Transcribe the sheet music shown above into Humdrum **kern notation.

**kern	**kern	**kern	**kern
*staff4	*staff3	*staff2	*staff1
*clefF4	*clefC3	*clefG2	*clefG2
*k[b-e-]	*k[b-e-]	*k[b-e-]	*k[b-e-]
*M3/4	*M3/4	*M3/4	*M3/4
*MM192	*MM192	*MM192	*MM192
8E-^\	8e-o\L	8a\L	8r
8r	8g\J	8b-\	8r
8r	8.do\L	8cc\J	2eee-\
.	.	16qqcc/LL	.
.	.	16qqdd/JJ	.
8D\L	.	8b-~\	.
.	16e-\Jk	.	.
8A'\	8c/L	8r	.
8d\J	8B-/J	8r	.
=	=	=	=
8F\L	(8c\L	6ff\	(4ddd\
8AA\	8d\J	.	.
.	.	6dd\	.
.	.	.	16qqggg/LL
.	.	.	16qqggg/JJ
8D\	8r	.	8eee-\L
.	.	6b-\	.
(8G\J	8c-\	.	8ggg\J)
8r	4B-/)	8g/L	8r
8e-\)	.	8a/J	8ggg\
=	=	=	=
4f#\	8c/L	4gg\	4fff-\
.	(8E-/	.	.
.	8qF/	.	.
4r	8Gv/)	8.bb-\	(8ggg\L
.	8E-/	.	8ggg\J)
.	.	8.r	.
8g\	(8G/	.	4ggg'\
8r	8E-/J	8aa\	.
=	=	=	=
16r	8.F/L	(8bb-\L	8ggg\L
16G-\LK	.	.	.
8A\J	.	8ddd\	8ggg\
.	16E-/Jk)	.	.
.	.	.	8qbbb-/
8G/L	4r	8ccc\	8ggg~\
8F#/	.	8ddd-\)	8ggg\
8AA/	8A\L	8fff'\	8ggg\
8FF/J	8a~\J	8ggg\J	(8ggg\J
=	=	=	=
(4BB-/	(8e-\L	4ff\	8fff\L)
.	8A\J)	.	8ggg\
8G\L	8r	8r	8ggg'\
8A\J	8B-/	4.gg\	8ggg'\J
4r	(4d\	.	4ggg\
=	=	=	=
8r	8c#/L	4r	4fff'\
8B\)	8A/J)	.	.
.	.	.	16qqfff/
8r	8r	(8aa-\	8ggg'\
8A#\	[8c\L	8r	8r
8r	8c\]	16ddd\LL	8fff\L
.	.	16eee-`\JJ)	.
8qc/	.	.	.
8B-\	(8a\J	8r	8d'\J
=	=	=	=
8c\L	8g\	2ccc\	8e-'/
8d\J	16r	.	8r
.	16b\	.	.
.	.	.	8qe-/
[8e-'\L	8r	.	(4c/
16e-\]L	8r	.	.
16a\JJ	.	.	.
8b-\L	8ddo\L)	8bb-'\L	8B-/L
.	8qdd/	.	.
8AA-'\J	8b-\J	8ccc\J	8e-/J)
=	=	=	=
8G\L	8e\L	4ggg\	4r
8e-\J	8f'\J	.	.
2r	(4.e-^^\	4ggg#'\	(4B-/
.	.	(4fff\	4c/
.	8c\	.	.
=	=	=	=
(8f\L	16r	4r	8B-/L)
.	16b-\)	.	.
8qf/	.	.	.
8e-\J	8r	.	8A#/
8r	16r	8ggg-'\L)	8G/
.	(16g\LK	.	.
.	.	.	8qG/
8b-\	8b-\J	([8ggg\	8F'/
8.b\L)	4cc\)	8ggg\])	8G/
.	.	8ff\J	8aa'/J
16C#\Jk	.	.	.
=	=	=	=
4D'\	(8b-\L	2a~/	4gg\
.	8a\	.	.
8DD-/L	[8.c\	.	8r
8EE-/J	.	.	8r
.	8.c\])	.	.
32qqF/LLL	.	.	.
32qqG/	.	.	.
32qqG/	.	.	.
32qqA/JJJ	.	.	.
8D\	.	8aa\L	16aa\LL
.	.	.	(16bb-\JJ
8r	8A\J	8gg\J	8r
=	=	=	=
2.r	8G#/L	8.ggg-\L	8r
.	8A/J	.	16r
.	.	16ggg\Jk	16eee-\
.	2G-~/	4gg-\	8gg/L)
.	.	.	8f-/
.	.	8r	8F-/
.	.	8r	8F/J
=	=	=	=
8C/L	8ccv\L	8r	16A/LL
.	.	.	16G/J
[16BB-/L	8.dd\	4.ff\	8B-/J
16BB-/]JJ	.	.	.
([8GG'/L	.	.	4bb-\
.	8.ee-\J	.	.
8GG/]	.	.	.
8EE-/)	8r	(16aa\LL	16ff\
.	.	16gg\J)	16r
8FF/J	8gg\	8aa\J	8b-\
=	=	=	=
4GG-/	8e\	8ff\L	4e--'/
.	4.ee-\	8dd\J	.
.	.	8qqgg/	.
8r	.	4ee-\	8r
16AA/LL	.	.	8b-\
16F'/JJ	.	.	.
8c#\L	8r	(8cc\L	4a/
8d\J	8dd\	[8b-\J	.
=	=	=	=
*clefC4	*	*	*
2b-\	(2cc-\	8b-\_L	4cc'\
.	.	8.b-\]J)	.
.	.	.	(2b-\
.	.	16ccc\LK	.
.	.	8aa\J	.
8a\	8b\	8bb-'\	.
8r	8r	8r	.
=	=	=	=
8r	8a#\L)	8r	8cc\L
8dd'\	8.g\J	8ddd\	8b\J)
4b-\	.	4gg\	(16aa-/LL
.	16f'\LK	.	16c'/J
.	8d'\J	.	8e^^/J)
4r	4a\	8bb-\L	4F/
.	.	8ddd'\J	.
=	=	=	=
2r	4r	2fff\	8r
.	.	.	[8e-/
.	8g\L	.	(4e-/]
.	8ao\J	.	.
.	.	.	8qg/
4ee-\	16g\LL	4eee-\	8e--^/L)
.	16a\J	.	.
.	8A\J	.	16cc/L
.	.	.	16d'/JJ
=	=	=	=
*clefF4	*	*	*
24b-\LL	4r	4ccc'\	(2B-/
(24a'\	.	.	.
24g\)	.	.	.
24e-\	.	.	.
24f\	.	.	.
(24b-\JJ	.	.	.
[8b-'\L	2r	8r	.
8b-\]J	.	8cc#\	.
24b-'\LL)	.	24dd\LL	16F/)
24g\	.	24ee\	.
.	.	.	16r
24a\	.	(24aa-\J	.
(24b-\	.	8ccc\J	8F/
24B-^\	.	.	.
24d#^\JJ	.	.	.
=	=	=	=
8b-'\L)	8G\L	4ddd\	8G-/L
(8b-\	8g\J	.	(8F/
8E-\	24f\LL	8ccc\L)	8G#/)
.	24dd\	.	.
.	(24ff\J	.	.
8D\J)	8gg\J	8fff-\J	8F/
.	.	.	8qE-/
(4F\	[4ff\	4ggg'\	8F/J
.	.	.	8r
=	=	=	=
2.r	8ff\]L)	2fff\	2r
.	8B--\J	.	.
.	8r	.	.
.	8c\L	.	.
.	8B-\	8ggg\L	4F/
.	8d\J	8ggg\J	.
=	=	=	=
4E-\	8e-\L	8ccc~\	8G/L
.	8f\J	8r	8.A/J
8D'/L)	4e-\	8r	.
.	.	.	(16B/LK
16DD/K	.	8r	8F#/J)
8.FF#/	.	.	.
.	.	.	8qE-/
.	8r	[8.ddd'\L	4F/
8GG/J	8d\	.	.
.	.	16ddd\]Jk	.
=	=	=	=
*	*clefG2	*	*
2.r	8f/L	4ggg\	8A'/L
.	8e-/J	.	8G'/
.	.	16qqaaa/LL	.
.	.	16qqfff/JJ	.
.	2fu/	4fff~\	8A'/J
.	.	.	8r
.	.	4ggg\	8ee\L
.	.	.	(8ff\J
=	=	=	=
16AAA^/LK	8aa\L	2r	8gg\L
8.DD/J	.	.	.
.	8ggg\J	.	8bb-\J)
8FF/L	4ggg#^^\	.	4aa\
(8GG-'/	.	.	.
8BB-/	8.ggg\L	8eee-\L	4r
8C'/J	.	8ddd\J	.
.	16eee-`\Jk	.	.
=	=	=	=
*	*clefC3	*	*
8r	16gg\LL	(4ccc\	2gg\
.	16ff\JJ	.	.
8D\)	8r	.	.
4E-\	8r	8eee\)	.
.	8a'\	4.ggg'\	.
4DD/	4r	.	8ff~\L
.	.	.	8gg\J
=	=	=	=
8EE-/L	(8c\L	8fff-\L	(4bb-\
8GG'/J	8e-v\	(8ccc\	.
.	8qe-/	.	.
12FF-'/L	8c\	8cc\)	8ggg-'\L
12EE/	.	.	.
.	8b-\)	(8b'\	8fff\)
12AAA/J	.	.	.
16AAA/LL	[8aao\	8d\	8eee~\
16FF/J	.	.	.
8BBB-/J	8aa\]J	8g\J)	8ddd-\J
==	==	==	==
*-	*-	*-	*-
++++++++
■ What you will do:
Please locate every line in the listing above that contains the string "kern", and copy each of those lines in full.

■ Task solution:
Transcribe the sheet music shown above into Humdrum **kern notation.
**kern	**kern	**kern	**kern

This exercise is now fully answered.